- **Exercise prompt**
What lines of the data hold the string "brick"? Pull each one out.

(Object change listings)
= = = = =
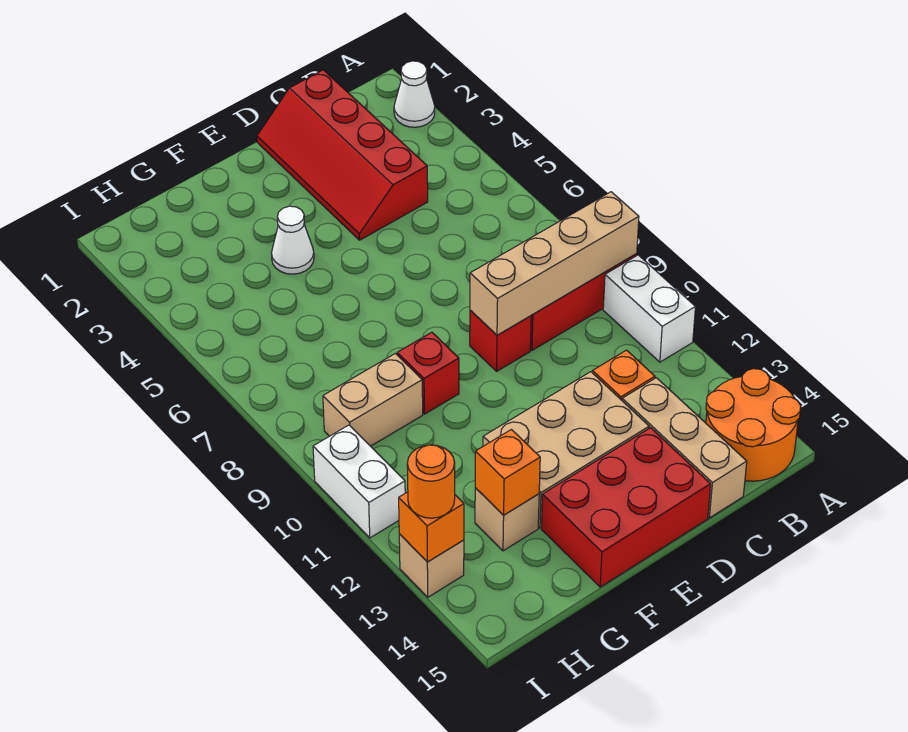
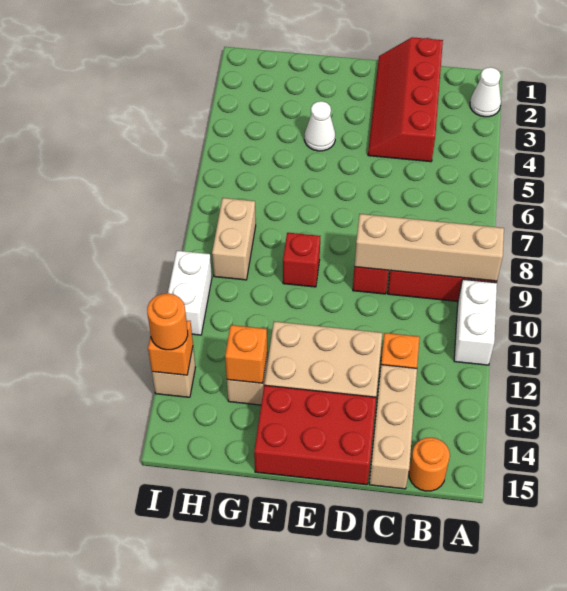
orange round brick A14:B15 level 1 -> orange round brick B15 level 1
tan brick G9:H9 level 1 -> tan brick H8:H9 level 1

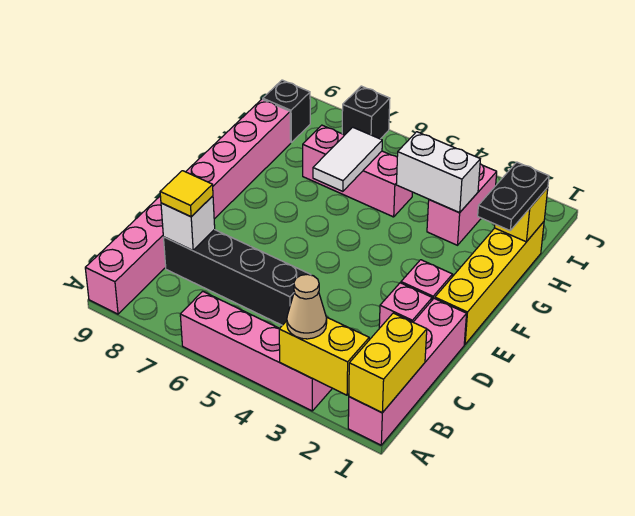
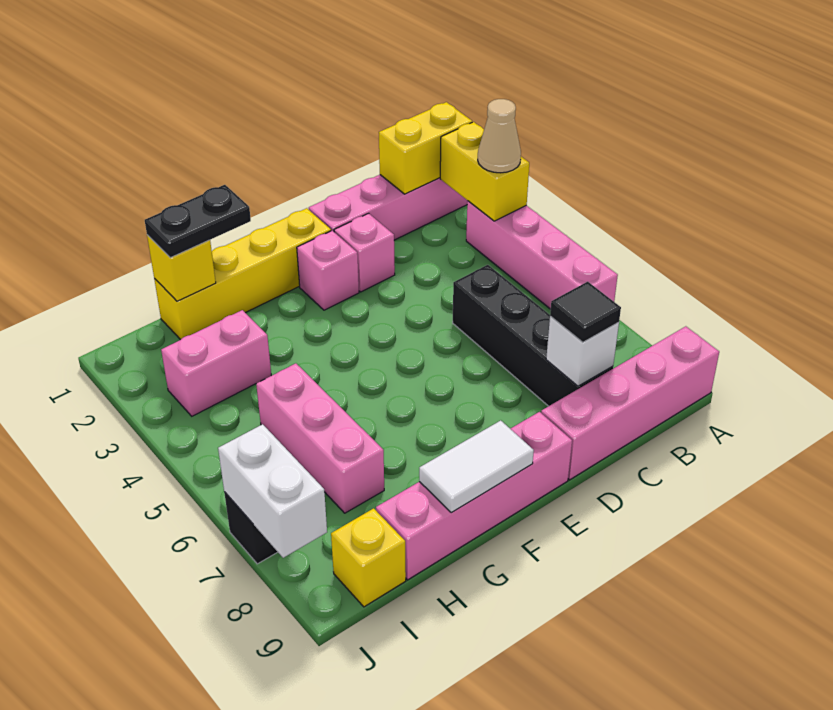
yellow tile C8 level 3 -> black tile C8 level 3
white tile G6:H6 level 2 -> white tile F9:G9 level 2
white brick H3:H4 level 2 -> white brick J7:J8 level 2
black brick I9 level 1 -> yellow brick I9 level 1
= = = = =
- **Output of the task**
orange round brick A14:B15 level 1 -> orange round brick B15 level 1
tan brick G9:H9 level 1 -> tan brick H8:H9 level 1
white brick H3:H4 level 2 -> white brick J7:J8 level 2
black brick I9 level 1 -> yellow brick I9 level 1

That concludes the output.